== Task details ==
How many lines in the records contain the string "kern"? Reply with the number alone.

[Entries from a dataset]

****

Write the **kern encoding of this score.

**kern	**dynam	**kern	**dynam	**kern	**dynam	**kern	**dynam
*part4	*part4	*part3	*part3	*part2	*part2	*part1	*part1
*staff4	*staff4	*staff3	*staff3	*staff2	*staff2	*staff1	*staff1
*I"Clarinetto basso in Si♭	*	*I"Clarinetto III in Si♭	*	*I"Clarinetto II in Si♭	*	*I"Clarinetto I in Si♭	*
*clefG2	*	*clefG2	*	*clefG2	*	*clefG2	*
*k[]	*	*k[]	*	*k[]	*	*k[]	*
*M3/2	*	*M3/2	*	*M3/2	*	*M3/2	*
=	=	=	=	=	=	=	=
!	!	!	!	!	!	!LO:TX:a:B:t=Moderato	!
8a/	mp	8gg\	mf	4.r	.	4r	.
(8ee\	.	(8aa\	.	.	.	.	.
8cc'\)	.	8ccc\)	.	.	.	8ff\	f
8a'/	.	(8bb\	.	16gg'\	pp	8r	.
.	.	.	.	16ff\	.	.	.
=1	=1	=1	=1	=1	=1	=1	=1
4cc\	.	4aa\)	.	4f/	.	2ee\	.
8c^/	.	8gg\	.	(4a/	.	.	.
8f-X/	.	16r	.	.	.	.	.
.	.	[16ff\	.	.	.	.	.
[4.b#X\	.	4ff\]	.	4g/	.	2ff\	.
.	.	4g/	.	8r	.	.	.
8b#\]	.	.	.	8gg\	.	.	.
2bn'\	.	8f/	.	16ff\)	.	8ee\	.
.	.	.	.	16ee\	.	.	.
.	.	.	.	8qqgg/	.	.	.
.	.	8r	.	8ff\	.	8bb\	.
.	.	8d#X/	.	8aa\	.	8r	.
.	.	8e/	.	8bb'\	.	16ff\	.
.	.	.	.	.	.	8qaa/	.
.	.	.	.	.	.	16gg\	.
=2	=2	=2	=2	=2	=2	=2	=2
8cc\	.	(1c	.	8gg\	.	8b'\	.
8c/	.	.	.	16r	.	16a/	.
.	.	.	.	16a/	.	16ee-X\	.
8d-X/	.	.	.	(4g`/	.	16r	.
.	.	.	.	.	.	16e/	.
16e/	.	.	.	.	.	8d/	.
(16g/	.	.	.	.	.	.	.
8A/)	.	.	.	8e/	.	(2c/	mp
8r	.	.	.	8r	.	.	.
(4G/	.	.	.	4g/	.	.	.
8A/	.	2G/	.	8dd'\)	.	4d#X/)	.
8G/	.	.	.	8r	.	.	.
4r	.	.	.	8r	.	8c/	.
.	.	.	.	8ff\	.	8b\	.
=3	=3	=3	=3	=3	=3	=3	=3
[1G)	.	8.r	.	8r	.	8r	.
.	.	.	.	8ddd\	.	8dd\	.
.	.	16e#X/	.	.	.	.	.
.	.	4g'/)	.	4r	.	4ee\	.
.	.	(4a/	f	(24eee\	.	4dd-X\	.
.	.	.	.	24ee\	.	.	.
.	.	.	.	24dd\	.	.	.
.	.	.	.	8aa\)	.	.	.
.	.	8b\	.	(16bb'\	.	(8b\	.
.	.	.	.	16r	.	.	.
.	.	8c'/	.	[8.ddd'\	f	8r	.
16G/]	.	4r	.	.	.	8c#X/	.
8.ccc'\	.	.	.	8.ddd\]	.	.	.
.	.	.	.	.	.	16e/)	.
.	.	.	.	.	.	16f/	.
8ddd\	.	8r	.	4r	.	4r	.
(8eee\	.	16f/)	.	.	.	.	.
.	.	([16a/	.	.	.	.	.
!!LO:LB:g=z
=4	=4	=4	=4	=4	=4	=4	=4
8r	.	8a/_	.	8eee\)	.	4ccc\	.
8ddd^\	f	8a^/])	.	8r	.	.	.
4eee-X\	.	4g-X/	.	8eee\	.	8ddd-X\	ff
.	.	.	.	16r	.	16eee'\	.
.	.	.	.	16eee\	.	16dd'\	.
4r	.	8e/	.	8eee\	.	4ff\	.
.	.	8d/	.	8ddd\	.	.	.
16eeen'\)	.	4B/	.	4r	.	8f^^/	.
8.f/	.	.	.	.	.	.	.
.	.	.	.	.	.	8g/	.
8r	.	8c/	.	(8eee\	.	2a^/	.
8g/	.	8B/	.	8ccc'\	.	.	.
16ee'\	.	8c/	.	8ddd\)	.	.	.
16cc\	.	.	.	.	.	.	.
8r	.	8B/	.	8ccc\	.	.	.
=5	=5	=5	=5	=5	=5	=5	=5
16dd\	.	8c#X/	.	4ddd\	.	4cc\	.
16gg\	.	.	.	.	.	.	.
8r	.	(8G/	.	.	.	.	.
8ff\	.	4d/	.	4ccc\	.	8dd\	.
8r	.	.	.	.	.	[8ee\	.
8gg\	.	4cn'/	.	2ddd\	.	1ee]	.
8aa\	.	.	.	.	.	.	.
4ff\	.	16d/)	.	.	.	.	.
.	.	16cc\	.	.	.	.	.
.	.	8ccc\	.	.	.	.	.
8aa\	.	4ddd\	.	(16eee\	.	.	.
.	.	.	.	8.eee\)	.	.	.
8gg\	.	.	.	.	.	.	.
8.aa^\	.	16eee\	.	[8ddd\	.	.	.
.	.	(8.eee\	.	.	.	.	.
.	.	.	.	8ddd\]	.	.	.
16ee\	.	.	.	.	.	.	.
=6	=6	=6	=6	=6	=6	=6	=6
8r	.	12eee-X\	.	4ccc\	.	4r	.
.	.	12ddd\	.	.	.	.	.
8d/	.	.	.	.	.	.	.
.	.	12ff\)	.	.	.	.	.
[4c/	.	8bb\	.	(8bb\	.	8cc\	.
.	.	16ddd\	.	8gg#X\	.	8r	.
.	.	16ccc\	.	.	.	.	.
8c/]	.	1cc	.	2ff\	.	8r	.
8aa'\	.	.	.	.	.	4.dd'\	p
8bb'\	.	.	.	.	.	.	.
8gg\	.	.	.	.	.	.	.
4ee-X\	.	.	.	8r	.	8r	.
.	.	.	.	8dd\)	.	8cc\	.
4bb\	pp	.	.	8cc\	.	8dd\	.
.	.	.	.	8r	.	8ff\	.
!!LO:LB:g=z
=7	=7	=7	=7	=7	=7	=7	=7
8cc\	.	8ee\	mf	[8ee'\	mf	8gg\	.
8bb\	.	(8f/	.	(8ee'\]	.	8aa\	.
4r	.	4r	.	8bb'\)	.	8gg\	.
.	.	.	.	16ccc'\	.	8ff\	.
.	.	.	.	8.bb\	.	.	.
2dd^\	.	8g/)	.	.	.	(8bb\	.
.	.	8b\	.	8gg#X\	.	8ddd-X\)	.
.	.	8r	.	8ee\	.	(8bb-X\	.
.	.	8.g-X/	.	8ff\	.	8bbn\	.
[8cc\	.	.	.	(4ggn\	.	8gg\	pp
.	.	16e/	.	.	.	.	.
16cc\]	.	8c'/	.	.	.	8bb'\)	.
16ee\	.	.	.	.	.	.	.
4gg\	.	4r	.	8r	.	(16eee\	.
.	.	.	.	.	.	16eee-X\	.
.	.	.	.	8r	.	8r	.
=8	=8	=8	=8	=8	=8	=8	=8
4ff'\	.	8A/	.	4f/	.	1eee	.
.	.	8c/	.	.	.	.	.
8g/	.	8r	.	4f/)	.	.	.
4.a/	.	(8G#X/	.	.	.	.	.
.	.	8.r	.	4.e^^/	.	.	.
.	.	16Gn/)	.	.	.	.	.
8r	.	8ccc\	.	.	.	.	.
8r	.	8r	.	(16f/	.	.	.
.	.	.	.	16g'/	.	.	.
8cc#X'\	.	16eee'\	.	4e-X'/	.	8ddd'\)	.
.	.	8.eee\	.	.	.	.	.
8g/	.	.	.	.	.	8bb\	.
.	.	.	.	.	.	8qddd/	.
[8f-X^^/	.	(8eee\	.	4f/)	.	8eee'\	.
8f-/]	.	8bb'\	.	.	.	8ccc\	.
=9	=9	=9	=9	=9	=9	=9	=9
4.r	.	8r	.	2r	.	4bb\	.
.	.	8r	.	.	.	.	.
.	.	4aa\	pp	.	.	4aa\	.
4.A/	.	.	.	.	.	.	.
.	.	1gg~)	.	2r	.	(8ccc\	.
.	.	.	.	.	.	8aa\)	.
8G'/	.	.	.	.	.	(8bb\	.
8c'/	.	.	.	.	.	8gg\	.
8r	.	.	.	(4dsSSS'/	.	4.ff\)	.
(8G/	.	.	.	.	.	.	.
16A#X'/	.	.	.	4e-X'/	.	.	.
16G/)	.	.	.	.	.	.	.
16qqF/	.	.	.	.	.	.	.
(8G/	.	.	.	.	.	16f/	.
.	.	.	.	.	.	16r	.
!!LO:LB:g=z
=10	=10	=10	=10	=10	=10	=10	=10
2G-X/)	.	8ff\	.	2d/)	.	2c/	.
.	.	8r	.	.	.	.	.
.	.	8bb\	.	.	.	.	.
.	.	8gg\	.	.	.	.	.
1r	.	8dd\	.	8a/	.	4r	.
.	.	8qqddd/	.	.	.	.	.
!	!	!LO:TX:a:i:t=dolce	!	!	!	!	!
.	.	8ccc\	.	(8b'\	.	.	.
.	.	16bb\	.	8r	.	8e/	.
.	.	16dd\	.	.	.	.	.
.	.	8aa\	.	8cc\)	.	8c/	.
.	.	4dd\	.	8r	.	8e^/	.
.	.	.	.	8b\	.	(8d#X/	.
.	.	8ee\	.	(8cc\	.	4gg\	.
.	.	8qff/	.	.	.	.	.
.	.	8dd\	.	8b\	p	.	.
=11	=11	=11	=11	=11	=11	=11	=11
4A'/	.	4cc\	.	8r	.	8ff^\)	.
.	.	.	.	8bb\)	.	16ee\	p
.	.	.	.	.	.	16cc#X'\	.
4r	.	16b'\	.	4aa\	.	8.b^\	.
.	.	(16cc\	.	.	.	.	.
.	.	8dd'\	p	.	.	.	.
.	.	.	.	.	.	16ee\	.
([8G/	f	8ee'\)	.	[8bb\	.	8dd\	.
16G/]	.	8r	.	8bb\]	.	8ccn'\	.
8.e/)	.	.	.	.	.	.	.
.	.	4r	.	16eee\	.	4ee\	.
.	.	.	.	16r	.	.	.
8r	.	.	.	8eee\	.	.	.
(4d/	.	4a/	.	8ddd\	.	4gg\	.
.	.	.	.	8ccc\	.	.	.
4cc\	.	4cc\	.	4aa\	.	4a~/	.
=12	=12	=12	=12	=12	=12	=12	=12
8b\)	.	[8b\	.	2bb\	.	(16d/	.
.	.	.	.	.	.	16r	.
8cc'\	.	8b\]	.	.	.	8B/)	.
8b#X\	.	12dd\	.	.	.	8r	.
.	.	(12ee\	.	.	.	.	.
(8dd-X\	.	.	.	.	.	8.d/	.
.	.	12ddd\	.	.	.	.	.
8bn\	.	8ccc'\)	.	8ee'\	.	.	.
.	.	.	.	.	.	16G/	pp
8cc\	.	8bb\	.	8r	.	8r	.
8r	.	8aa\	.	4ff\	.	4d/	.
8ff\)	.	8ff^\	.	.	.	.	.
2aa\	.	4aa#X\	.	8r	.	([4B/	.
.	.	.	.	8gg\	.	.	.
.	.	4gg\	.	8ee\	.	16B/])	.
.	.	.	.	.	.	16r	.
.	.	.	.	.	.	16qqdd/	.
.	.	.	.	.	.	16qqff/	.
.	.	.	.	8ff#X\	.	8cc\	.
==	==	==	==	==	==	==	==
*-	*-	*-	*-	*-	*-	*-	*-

****

== Answer to this task ==
2